[Material provided Boundary: Start]

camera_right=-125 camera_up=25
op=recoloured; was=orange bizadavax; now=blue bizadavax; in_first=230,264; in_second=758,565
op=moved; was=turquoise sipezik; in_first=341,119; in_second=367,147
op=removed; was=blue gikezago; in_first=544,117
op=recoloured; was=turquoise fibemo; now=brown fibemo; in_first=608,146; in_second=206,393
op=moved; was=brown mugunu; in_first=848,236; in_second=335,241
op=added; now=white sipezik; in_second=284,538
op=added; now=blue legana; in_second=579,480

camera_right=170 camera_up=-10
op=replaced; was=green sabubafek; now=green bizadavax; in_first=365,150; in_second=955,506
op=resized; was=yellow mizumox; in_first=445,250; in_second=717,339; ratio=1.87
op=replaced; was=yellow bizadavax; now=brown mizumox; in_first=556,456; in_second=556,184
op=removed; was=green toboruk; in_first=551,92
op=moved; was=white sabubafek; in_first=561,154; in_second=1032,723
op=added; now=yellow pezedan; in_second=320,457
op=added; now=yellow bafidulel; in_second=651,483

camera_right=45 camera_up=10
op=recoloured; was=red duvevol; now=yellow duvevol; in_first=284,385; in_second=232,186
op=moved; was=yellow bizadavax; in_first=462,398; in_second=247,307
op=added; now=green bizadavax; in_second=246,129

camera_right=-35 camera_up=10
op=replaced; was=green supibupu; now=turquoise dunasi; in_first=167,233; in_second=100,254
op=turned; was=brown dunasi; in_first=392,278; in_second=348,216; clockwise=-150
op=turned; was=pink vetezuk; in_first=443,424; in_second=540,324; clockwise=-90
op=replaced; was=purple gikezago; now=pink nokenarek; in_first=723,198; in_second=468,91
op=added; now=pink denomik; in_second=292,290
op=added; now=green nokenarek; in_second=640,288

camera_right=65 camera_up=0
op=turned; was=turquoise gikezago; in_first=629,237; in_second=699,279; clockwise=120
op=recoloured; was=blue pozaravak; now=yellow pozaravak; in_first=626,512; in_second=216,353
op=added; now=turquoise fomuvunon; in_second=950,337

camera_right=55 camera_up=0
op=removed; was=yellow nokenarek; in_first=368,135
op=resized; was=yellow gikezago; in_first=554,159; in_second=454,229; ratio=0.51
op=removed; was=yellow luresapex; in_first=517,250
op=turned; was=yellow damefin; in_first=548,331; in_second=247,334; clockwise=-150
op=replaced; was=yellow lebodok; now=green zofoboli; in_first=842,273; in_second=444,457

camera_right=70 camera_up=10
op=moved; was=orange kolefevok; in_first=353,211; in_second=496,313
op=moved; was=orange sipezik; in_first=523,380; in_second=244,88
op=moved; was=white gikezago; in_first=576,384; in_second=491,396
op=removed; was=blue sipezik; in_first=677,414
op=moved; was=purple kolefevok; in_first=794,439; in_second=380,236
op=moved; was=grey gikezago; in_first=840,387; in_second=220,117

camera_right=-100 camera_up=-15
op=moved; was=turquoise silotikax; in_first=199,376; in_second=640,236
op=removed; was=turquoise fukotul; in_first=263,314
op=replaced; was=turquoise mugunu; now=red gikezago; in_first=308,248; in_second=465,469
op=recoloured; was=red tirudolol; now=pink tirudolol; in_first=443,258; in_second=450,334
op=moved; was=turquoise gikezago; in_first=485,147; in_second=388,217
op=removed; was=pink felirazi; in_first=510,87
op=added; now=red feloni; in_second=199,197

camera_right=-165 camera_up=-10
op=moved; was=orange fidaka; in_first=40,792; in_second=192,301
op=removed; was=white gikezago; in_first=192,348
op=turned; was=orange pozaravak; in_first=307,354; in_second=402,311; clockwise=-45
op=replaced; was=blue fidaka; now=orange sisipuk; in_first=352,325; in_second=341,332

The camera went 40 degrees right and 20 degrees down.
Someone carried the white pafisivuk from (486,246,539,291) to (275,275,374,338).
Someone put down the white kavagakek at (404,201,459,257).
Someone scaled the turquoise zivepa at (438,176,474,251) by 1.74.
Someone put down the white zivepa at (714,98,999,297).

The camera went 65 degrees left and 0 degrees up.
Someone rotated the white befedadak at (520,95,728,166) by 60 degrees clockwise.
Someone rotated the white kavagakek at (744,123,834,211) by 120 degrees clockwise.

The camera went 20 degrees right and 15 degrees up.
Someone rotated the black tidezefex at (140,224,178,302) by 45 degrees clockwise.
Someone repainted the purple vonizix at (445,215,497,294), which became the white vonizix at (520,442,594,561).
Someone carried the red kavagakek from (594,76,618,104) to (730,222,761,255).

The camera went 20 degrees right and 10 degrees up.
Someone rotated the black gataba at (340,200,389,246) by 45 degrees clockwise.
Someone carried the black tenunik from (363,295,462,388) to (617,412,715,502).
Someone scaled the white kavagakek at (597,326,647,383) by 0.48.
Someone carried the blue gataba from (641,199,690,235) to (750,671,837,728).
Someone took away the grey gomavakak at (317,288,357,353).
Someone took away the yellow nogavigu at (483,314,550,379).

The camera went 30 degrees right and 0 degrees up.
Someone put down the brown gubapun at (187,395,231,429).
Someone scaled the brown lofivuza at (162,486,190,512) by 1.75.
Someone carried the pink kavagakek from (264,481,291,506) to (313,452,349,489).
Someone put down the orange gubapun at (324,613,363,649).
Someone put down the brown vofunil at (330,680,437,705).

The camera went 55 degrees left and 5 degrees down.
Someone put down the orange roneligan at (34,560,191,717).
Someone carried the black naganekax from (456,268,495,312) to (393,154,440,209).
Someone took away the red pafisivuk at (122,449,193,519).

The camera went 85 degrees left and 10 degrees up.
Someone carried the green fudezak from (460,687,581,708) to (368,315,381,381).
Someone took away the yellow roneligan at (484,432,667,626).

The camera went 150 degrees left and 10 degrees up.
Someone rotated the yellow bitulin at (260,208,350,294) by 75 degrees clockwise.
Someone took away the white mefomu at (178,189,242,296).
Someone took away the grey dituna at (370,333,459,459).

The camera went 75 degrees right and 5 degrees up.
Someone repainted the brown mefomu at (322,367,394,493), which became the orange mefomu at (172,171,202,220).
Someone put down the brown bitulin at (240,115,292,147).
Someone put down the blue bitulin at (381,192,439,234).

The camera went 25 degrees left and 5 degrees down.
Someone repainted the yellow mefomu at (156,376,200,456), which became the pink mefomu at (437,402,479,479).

[Material provided Boundary: End]

Start at the first line of the material. Reproduce every line exactly, ending with the line that holds "op=added; now=white sipezik;".

(Task solution)
camera_right=-125 camera_up=25
op=recoloured; was=orange bizadavax; now=blue bizadavax; in_first=230,264; in_second=758,565
op=moved; was=turquoise sipezik; in_first=341,119; in_second=367,147
op=removed; was=blue gikezago; in_first=544,117
op=recoloured; was=turquoise fibemo; now=brown fibemo; in_first=608,146; in_second=206,393
op=moved; was=brown mugunu; in_first=848,236; in_second=335,241
op=added; now=white sipezik; in_second=284,538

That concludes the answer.